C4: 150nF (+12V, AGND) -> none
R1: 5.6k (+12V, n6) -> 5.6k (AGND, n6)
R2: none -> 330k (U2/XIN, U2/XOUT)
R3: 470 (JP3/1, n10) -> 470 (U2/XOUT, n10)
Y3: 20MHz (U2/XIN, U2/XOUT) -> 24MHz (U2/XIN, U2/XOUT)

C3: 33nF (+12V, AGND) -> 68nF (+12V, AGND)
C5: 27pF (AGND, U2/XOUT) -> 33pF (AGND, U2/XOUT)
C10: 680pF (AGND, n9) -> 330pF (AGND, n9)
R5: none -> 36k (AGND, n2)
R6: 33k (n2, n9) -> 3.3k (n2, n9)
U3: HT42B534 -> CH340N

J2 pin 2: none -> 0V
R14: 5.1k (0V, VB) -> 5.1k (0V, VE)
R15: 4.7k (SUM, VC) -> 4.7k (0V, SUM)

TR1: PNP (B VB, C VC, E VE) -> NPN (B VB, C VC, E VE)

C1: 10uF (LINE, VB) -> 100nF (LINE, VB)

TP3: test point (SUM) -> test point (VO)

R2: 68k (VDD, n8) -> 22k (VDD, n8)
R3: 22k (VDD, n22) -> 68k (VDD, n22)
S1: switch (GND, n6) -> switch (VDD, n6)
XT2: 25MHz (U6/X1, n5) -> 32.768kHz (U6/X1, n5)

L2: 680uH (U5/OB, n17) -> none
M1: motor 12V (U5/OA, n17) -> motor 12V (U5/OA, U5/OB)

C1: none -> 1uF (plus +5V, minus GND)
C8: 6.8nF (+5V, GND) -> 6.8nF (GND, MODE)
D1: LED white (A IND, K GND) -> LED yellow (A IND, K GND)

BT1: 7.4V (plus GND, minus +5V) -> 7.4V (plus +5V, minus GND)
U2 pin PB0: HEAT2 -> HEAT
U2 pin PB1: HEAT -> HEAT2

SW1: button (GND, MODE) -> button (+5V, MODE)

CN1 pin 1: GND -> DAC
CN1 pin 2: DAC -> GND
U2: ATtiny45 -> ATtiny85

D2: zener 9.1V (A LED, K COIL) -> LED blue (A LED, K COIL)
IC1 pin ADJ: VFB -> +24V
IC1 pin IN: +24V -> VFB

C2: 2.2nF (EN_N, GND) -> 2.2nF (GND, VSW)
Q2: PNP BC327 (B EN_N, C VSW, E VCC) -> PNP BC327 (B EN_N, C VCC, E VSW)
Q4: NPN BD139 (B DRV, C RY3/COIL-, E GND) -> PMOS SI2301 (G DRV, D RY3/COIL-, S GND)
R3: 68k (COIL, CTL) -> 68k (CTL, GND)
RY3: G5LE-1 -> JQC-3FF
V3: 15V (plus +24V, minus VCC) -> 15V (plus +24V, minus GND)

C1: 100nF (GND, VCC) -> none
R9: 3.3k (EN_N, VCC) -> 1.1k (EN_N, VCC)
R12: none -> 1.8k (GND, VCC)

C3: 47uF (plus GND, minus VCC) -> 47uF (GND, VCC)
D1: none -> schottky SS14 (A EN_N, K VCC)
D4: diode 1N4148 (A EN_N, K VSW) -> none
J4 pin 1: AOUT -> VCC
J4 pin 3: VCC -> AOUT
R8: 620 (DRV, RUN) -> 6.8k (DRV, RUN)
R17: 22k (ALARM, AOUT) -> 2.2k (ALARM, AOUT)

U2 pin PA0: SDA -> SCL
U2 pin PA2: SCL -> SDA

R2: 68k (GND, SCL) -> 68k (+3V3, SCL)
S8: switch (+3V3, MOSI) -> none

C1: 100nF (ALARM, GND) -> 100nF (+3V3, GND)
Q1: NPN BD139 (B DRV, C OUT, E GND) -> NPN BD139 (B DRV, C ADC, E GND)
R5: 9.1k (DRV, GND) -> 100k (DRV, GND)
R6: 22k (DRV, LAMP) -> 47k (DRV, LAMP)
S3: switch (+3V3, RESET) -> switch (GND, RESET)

===============

*WHAT TO DO*: Please say how many lines in the records contain the word "switch", and give only that number.

*FINISHED TASK*: 3